*DATA FOR THIS TASK*.
========================================================================
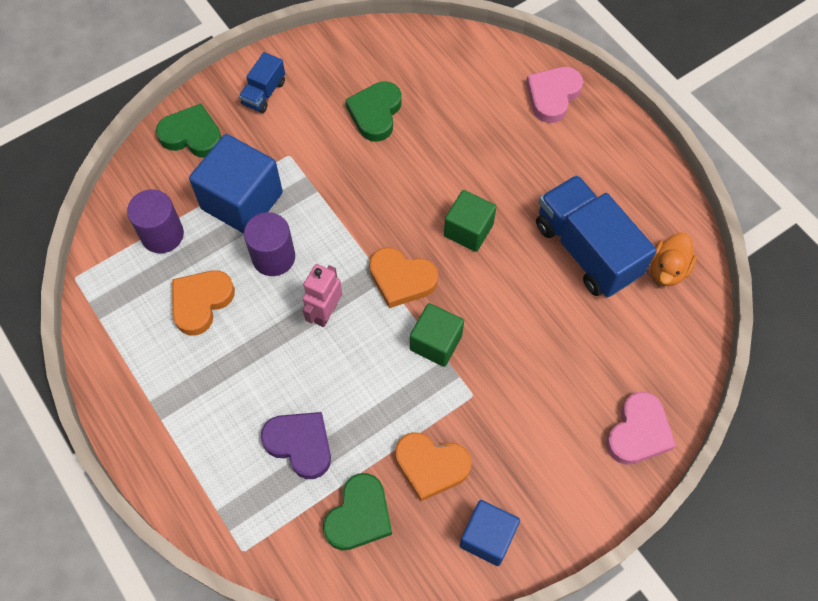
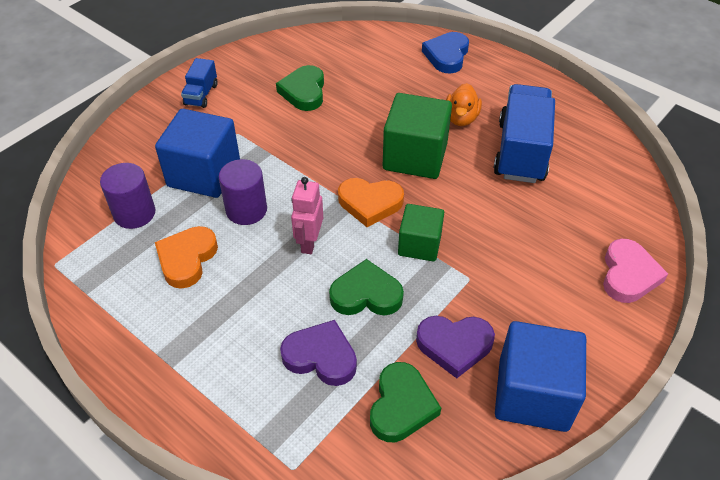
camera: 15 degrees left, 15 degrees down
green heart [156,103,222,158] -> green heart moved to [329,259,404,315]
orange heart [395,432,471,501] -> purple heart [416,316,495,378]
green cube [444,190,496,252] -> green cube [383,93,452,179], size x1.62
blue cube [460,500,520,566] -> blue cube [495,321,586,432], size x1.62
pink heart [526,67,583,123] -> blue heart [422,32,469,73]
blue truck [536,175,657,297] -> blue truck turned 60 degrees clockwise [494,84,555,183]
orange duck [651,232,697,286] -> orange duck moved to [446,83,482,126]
========================================================================
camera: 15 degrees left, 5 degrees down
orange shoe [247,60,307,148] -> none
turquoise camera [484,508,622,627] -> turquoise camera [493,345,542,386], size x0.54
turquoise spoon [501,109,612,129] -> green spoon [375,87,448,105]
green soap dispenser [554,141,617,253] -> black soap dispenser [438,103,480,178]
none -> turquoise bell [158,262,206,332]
========================================================================
*EXERCISE DETAILS*. Reproduce, word for word and in full, only the lines above that start at the line with "pink heart [526,67,583,123]" and run through the line with "orange duck [651,232,697,286]", both ends included.

*TASK RESPONSE*.
pink heart [526,67,583,123] -> blue heart [422,32,469,73]
blue truck [536,175,657,297] -> blue truck turned 60 degrees clockwise [494,84,555,183]
orange duck [651,232,697,286] -> orange duck moved to [446,83,482,126]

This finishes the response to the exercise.